• **Assigned task**: Transcribe the data exactly. Pictures stay out.

(Data under study begins)

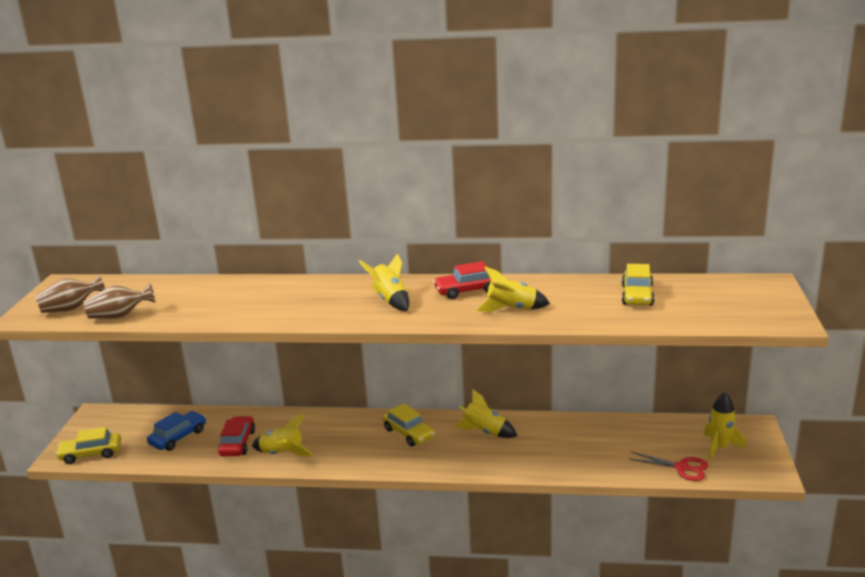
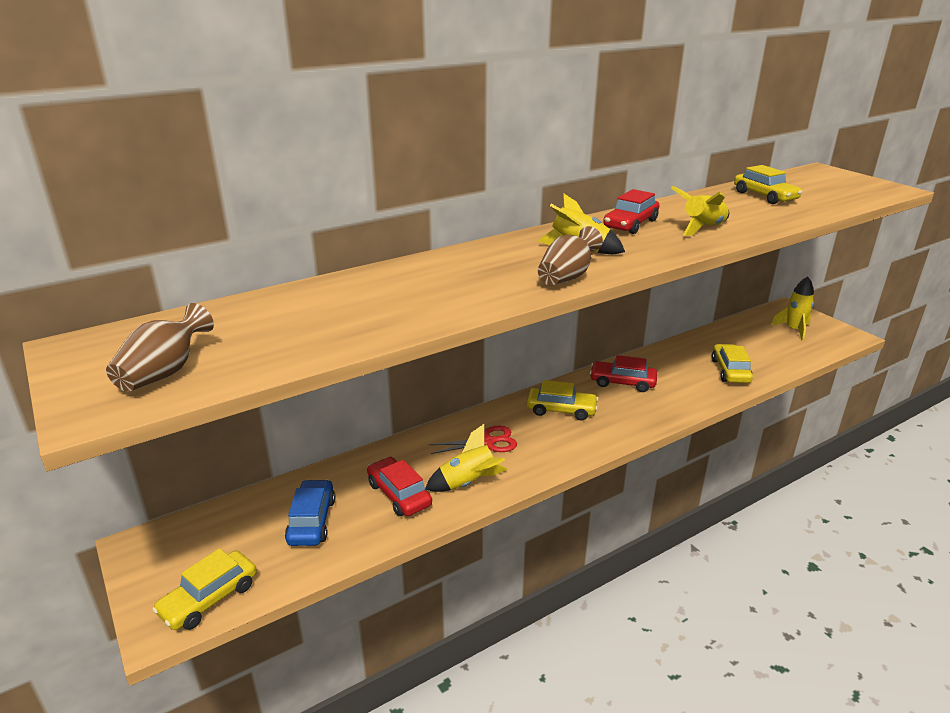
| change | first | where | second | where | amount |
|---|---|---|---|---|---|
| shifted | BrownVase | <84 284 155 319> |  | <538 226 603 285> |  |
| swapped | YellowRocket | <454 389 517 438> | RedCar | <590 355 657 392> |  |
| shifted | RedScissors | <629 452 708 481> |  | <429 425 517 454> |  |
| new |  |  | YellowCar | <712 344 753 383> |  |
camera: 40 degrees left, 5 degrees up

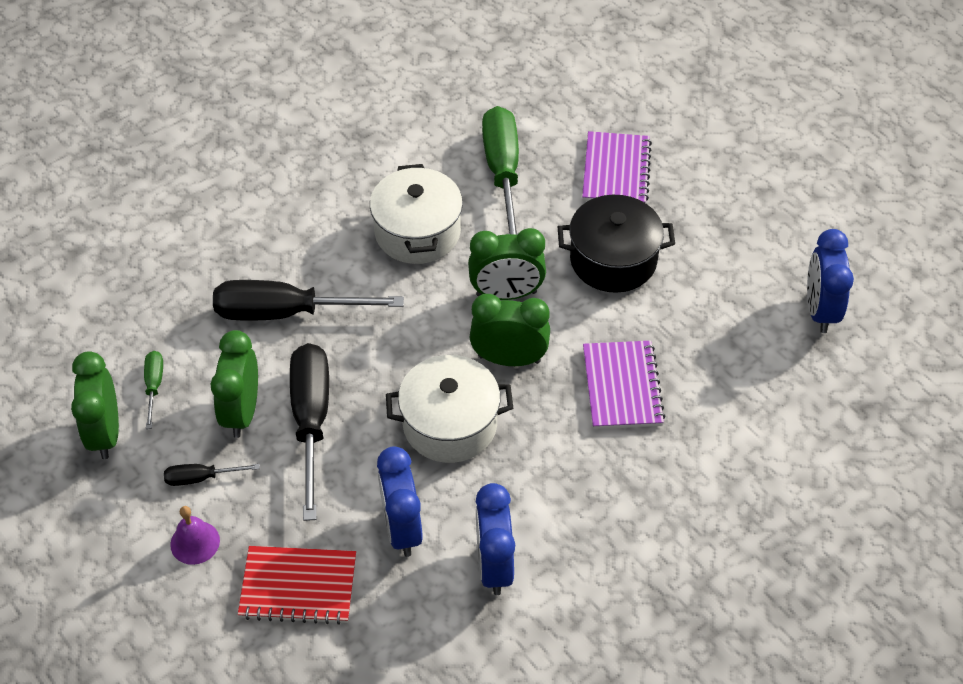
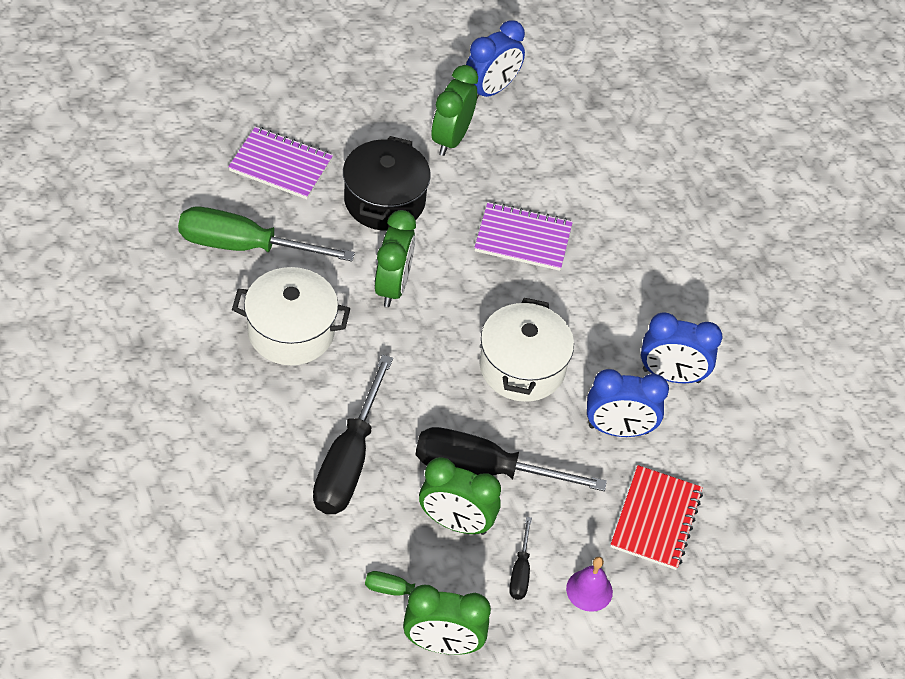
| change | first | where | second | where | amount |
|---|---|---|---|---|---|
| shifted | GreenClock | <470 294 550 366> |  | <431 65 478 156> |  |
| rotated | BlueClock | <807 229 854 333> |  | <466 20 525 98> | 60 degrees counterclockwise |
camera: 80 degrees left, 0 degrees up

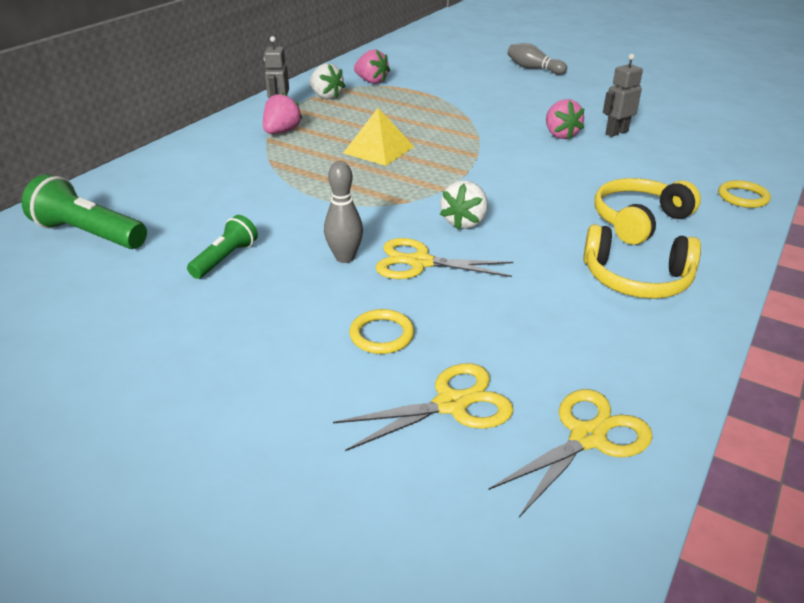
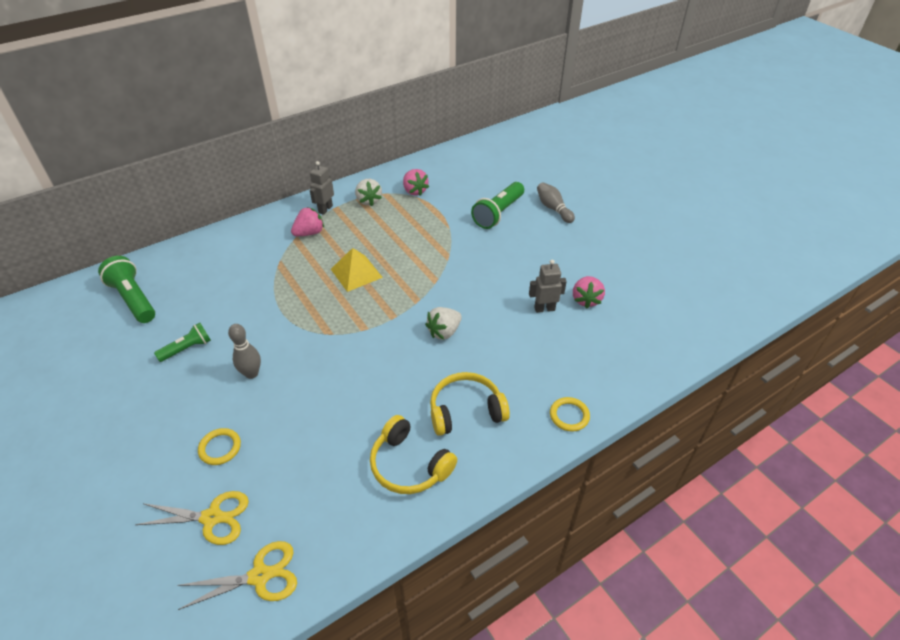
| change | first | where | second | where | amount |
|---|---|---|---|---|---|
| gone | YellowScissors | <376 238 513 279> |  |  |  |
| shifted | WhiteStrawberry | <440 180 488 230> |  | <425 307 462 340> |  |
| shifted | PinkStrawberry | <546 99 585 139> |  | <573 276 605 309> |  |
| new |  |  | GreenFlashlight | <471 182 524 229> |  |
camera: 25 degrees right, 10 degrees up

(Data under study ends)

• **Solution below**:
| change | first | where | second | where | amount |
|---|---|---|---|---|---|
| shifted | BrownVase | <84 284 155 319> |  | <538 226 603 285> |  |
| swapped | YellowRocket | <454 389 517 438> | RedCar | <590 355 657 392> |  |
| shifted | RedScissors | <629 452 708 481> |  | <429 425 517 454> |  |
| new |  |  | YellowCar | <712 344 753 383> |  |
camera: 40 degrees left, 5 degrees up

| change | first | where | second | where | amount |
|---|---|---|---|---|---|
| shifted | GreenClock | <470 294 550 366> |  | <431 65 478 156> |  |
| rotated | BlueClock | <807 229 854 333> |  | <466 20 525 98> | 60 degrees counterclockwise |
camera: 80 degrees left, 0 degrees up

| change | first | where | second | where | amount |
|---|---|---|---|---|---|
| gone | YellowScissors | <376 238 513 279> |  |  |  |
| shifted | WhiteStrawberry | <440 180 488 230> |  | <425 307 462 340> |  |
| shifted | PinkStrawberry | <546 99 585 139> |  | <573 276 605 309> |  |
| new |  |  | GreenFlashlight | <471 182 524 229> |  |
camera: 25 degrees right, 10 degrees up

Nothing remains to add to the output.